## Your instructions
Work through the data line by line, gathering every line that has the word "yellow".

Coordinate-based object records:
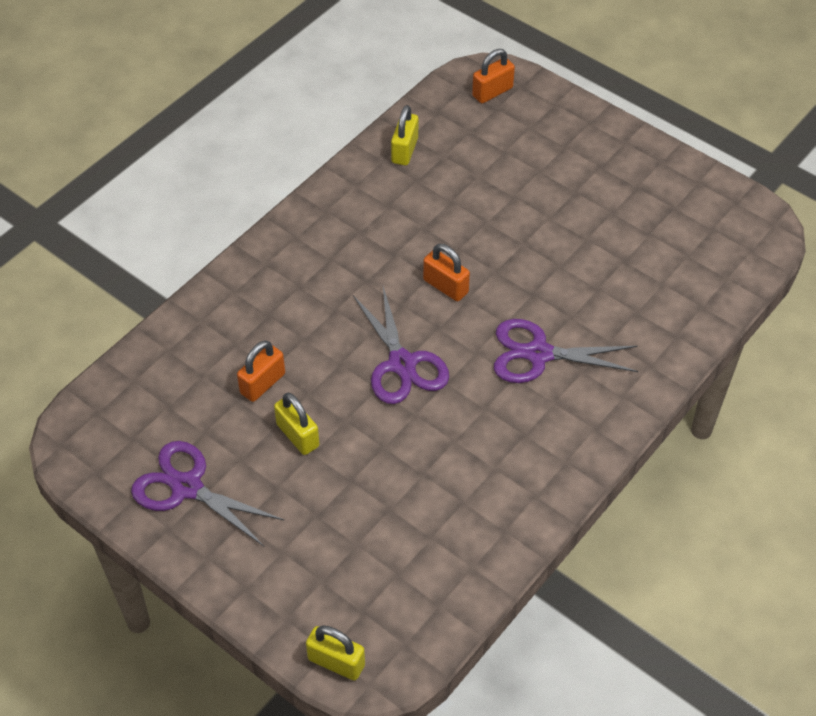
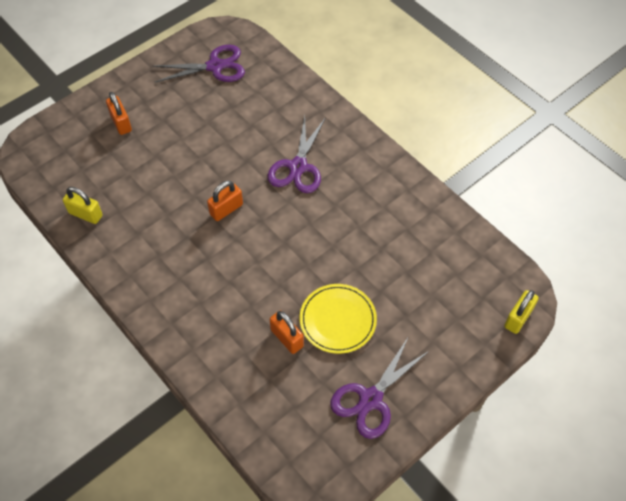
camera: 80 degrees left, 5 degrees up
(298, 435) = (338, 320): yellow padlock -> yellow plate
(402, 364) = (288, 246): purple scissors -> purple scissors (215, 66)
(492, 92) = (47, 149): orange padlock -> orange padlock (121, 123)

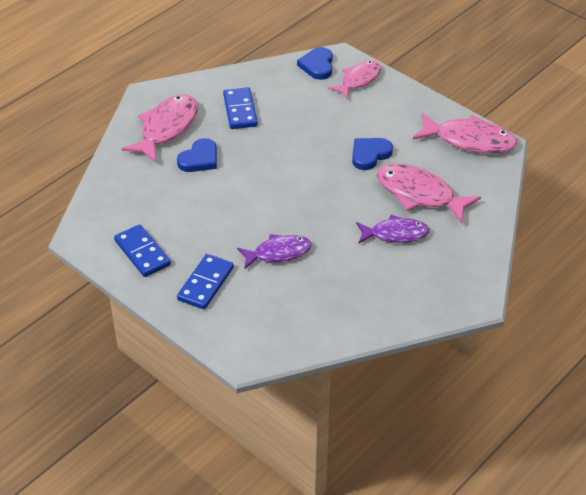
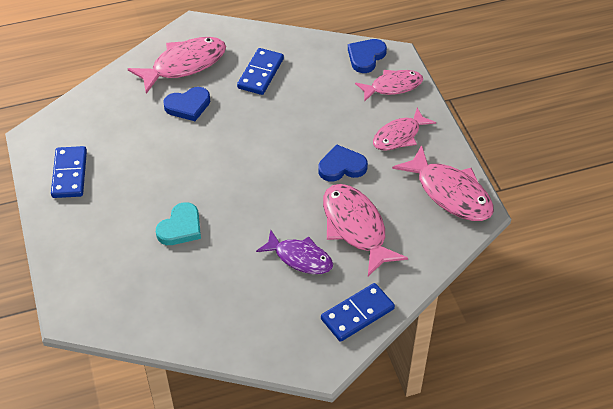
camera: 30 degrees right, 5 degrees up
(205, 283) = (96, 228): blue domino -> blue domino (357, 314)
(278, 253) = (180, 227): purple fish -> turquoise heart
(395, 114) = (399, 136): none -> pink fish

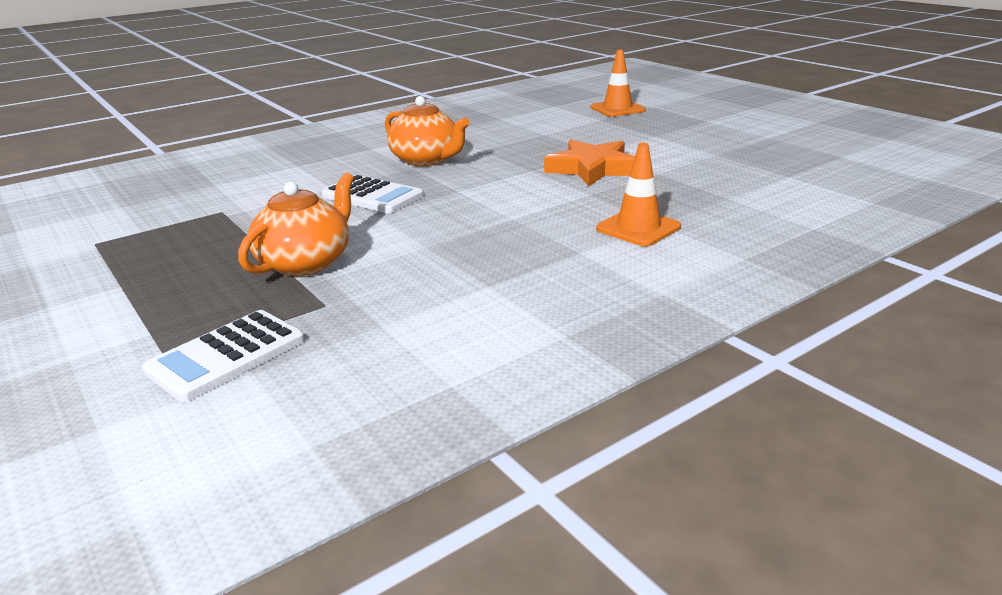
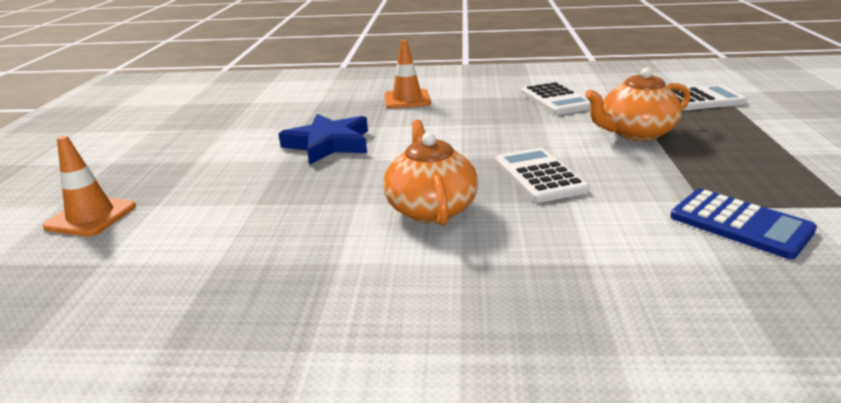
camera: 140 degrees left, 0 degrees up
(197, 207) = (740, 224): none -> blue calculator
(449, 286) = (556, 100): none -> white calculator
(592, 169) = (329, 144): orange star -> blue star

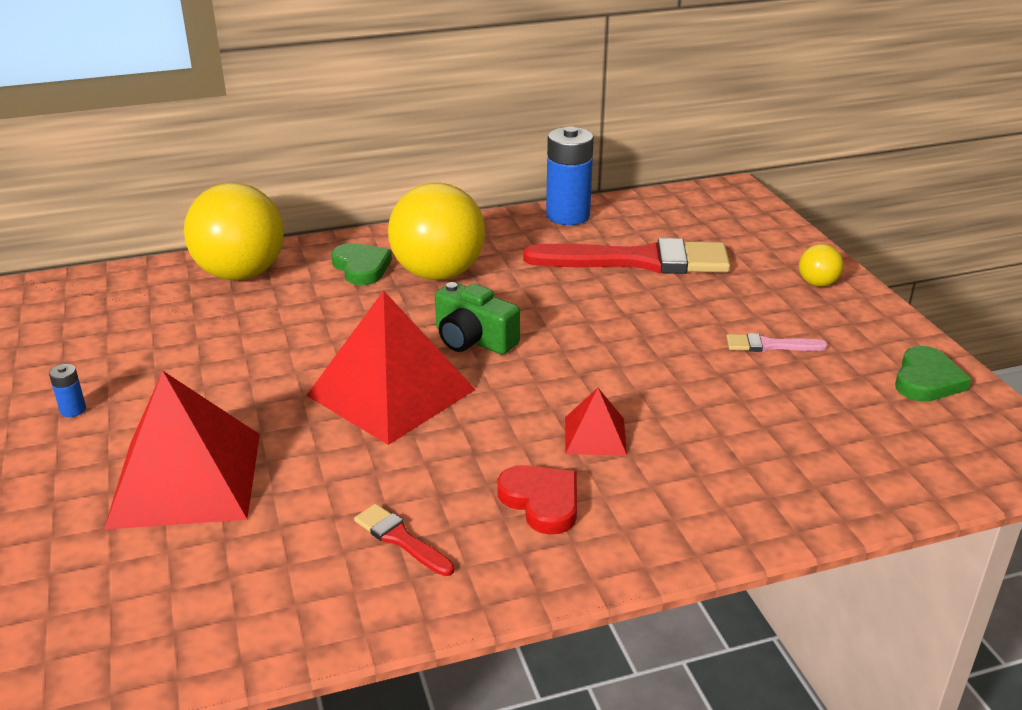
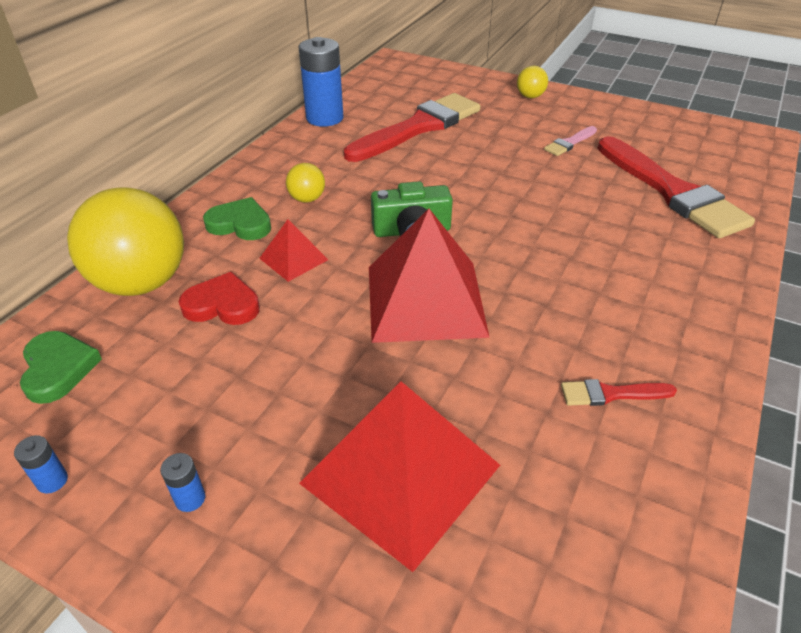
camera: 45 degrees left, 10 degrees up
(36, 356) = (52, 481): none -> blue battery
(438, 274) = (307, 199): yellow ball -> yellow ball, size x0.44
(541, 502) = (633, 308): red heart -> red heart (222, 305)
(595, 436) = (585, 248): red pyramid -> red pyramid (293, 259)
(791, 443) = (672, 192): none -> red brush
(927, 380) = (660, 124): green heart -> green heart (58, 369)

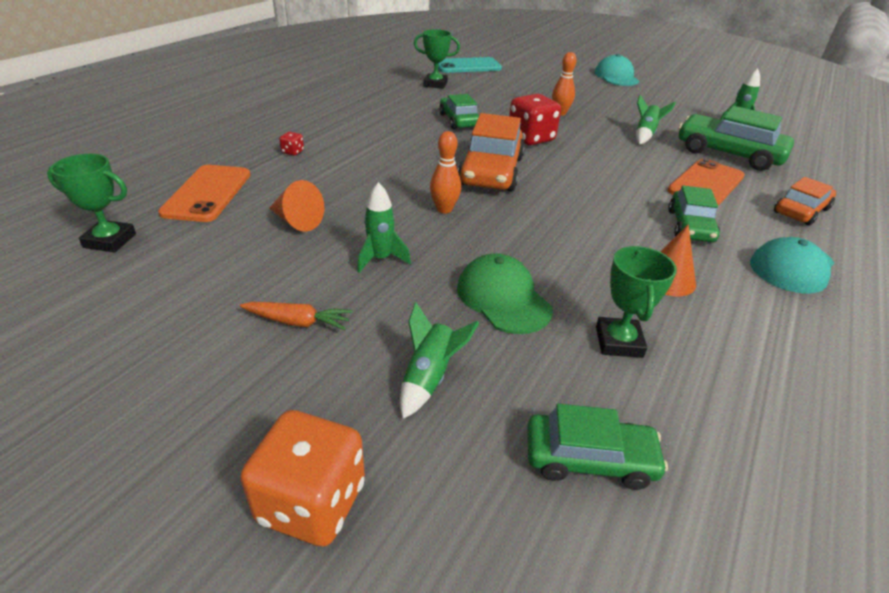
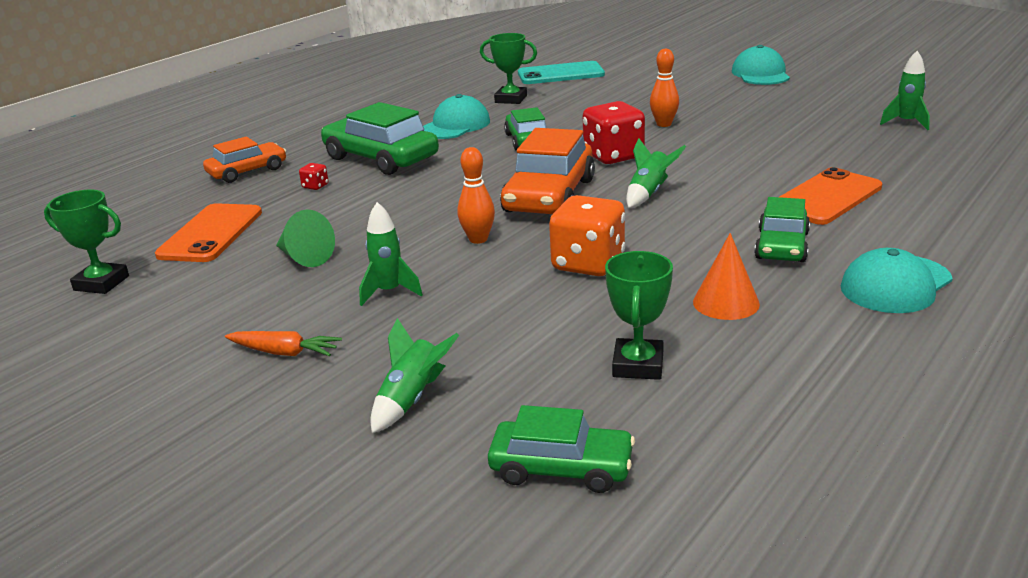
camera: 10 degrees right, 10 degrees down
(297, 221) = (304, 257): orange cone -> green cone
(311, 502) = (265, 500): orange dice -> orange dice (588, 264)
(397, 104) = (455, 126): none -> turquoise cap
(503, 298) = (518, 326): green cap -> none
(645, 135) = (769, 144): green rocket -> green rocket (649, 193)
(728, 154) = (875, 161): green car -> green car (381, 158)
(801, 211) = (942, 223): orange car -> orange car (247, 171)

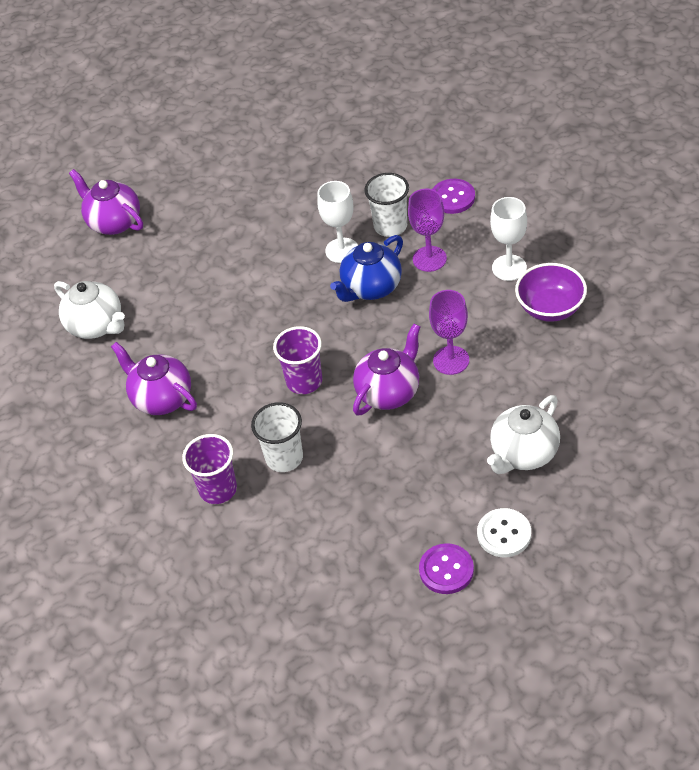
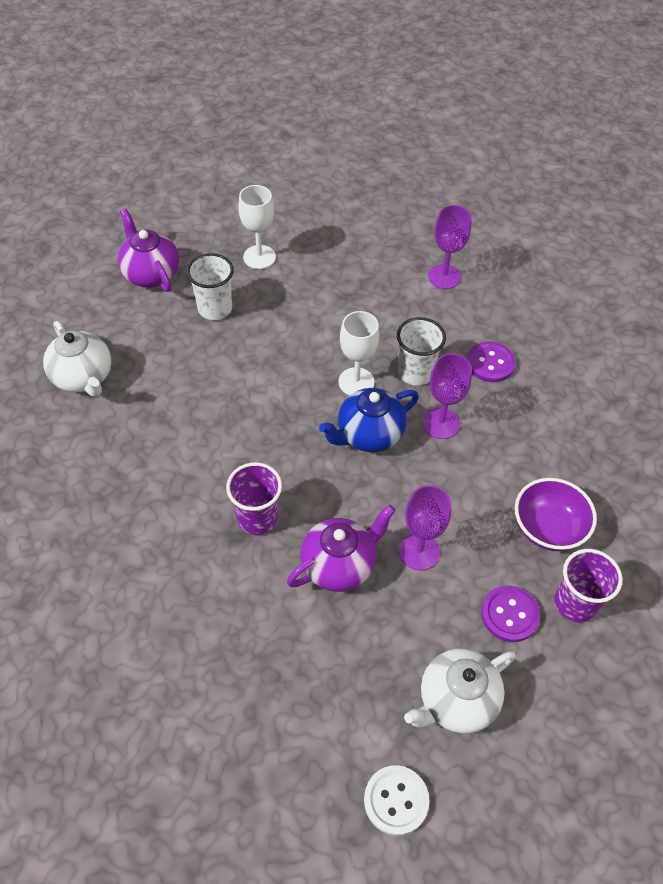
camera: 10 degrees right, 5 degrees up
(161, 398) = (107, 483): purple teapot -> none
(218, 489) = (115, 614): purple cup -> purple cup (575, 603)
(284, 458) = (198, 603): white cup -> white cup (215, 308)
(383, 140) = (444, 277): none -> purple goblet
(446, 570) = (313, 822): purple button -> purple button (509, 614)
(509, 268) = (520, 464): white goblet -> white goblet (259, 257)

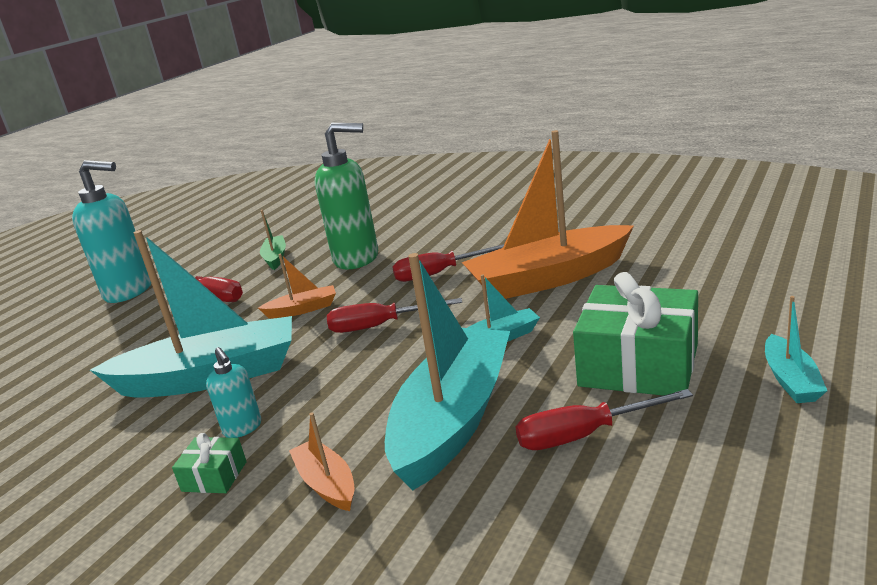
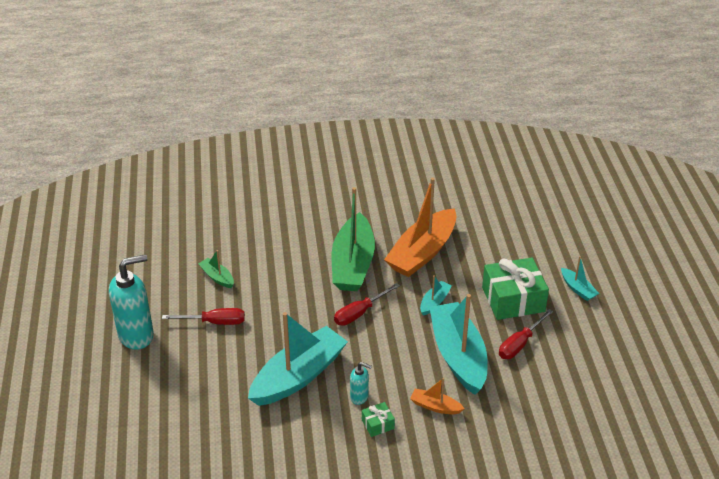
camera: 40 degrees left, 15 degrees up
(303, 309) = (296, 314): orange boat -> none
(357, 258) = (282, 264): green soap dispenser -> none
(439, 273) = (353, 264): red screwdriver -> green boat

## Your response
(298, 435) = (338, 320): yellow padlock -> yellow plate
(438, 274) = (307, 199): yellow ball -> yellow ball, size x0.44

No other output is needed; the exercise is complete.